ASSIGNMENT: Starting from the line with "U6: XOR 74LS86" and going up to and including the line with "U4: NAND 74HC00", copy the listing below exactly. Leave all images out.

THE DATA:
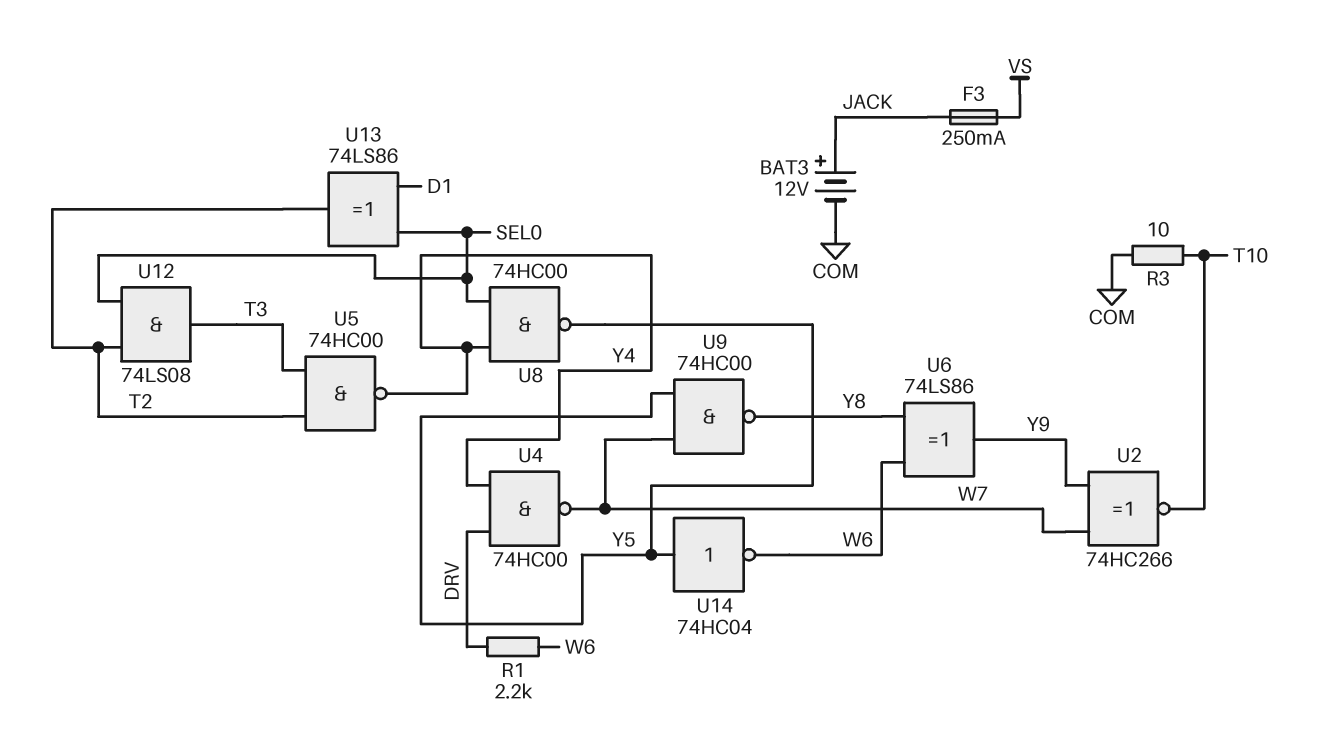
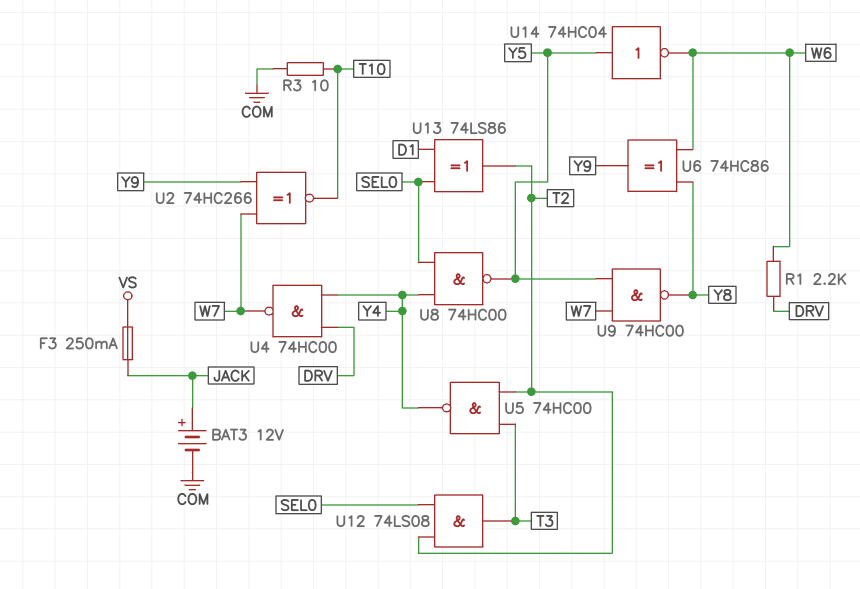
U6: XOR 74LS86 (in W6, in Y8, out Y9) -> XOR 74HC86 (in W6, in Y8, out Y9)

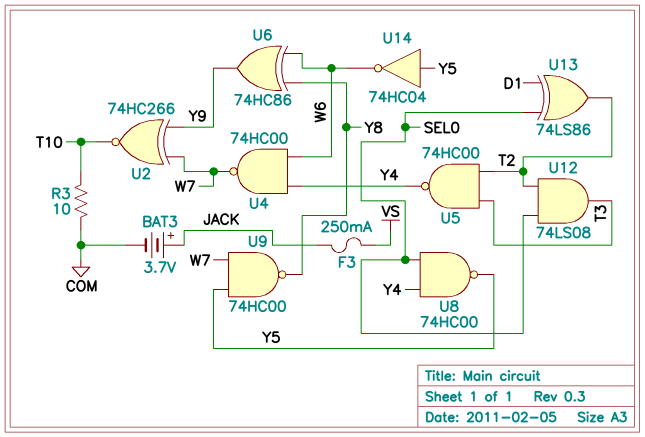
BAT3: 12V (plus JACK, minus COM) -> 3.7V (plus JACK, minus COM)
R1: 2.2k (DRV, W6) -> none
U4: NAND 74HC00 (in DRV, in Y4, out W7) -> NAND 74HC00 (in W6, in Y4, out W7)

...

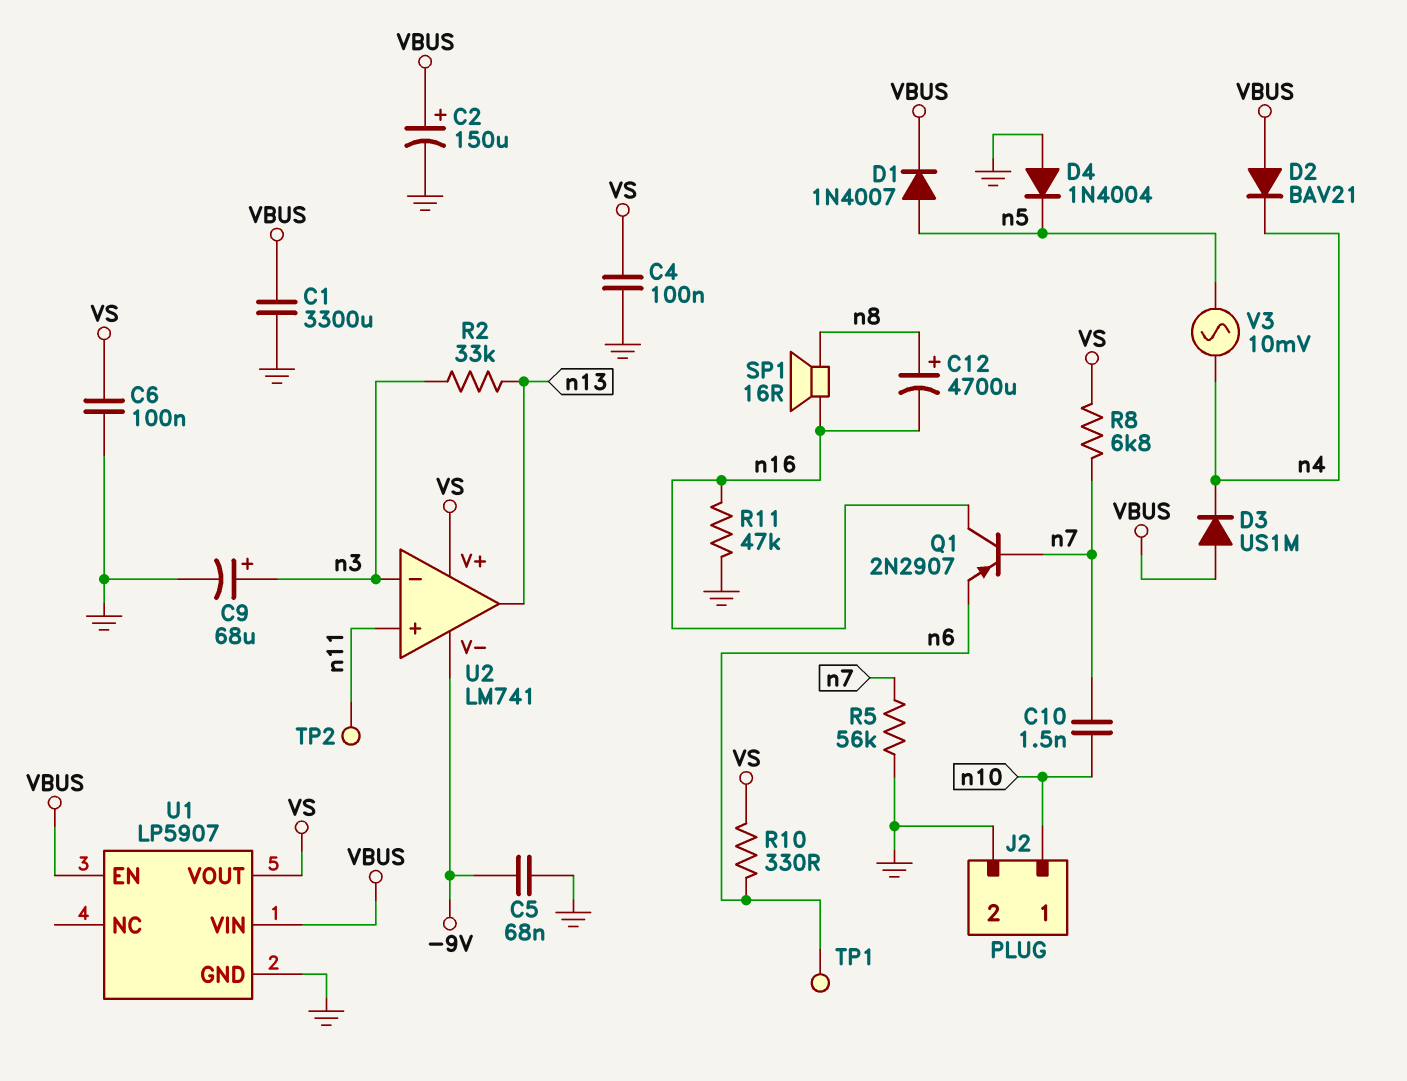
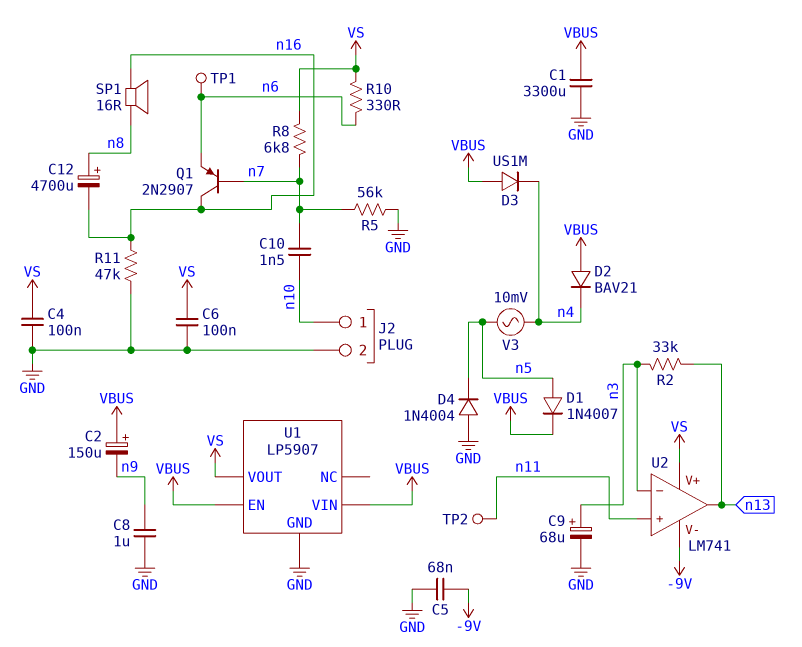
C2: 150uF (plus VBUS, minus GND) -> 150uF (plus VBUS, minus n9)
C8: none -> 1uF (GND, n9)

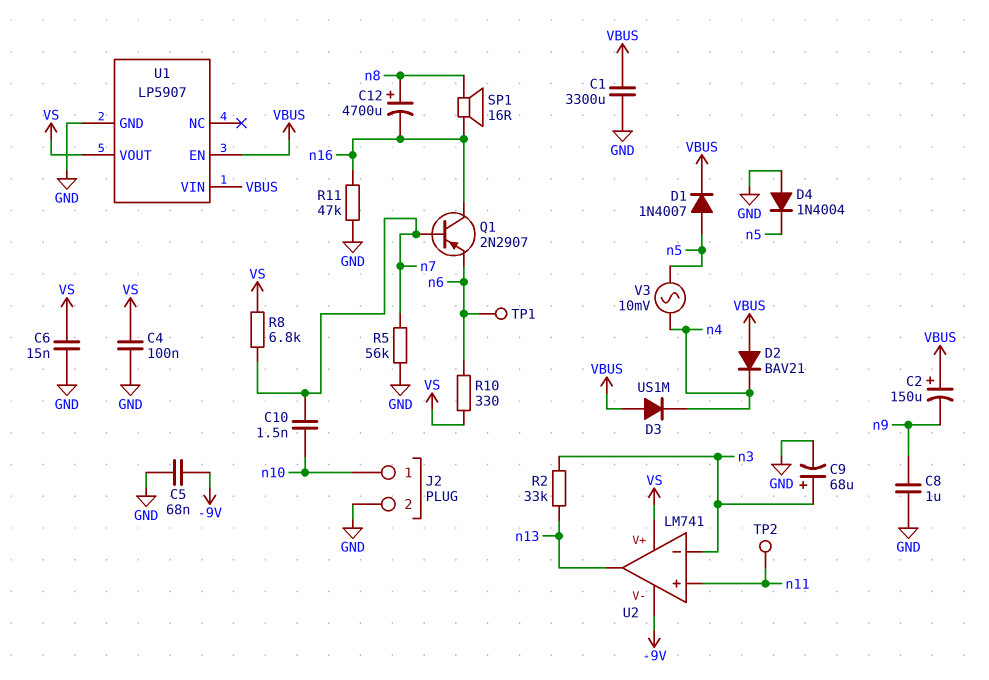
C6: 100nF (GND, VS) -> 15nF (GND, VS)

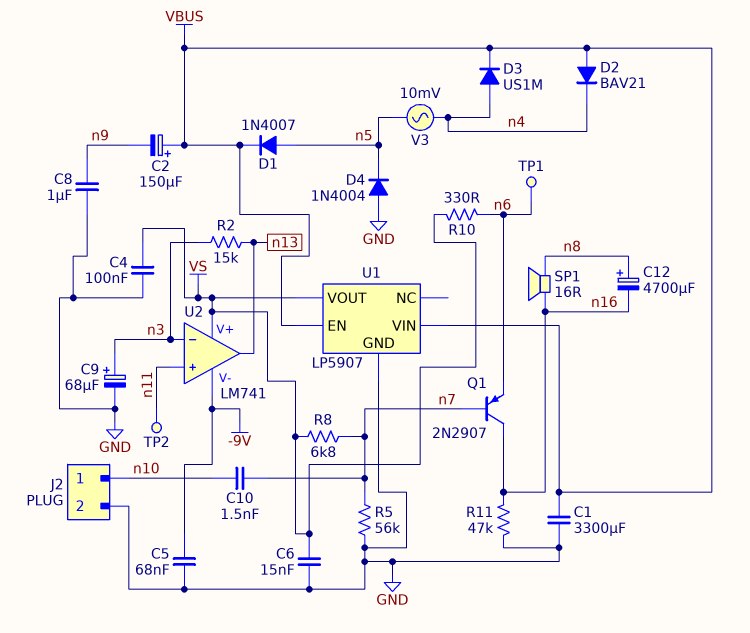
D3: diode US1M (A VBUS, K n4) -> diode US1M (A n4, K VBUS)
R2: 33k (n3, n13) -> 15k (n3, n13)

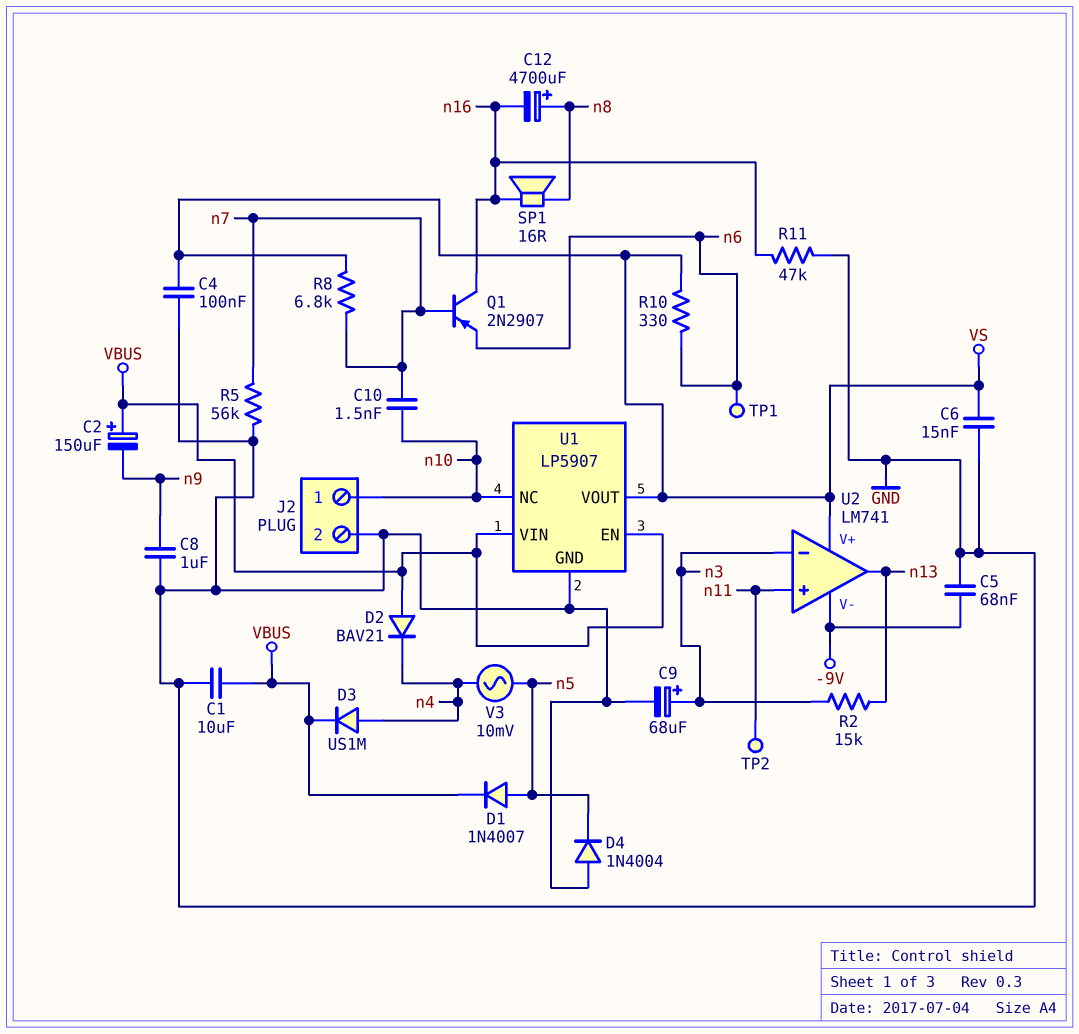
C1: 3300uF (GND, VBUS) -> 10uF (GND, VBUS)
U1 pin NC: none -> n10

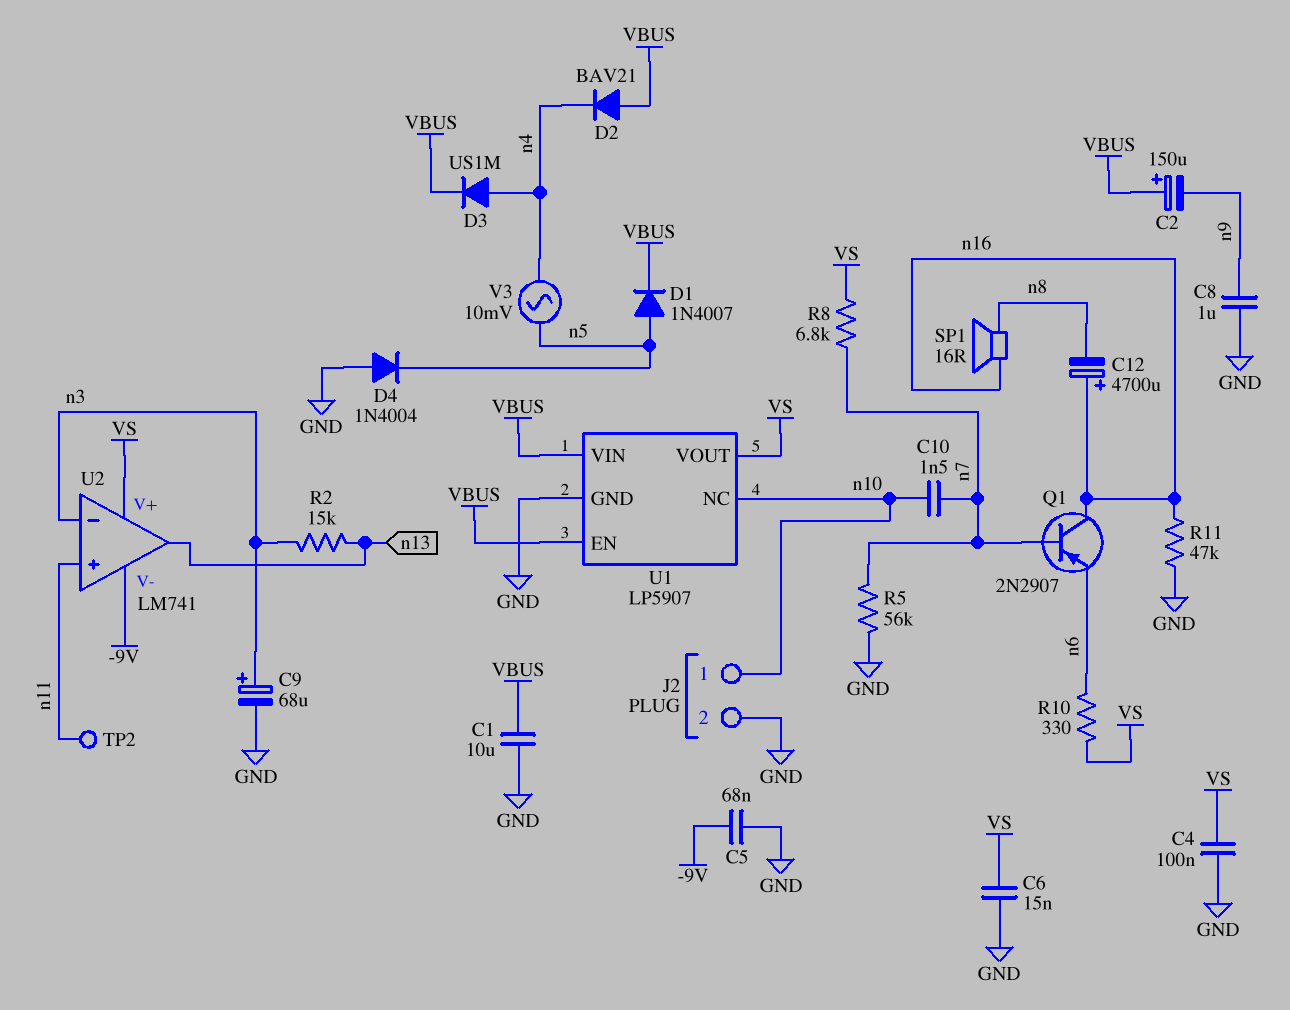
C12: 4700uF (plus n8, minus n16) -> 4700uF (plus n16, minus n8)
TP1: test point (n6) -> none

EXERCISE RESPONSE:
U6: XOR 74LS86 (in W6, in Y8, out Y9) -> XOR 74HC86 (in W6, in Y8, out Y9)

BAT3: 12V (plus JACK, minus COM) -> 3.7V (plus JACK, minus COM)
R1: 2.2k (DRV, W6) -> none
U4: NAND 74HC00 (in DRV, in Y4, out W7) -> NAND 74HC00 (in W6, in Y4, out W7)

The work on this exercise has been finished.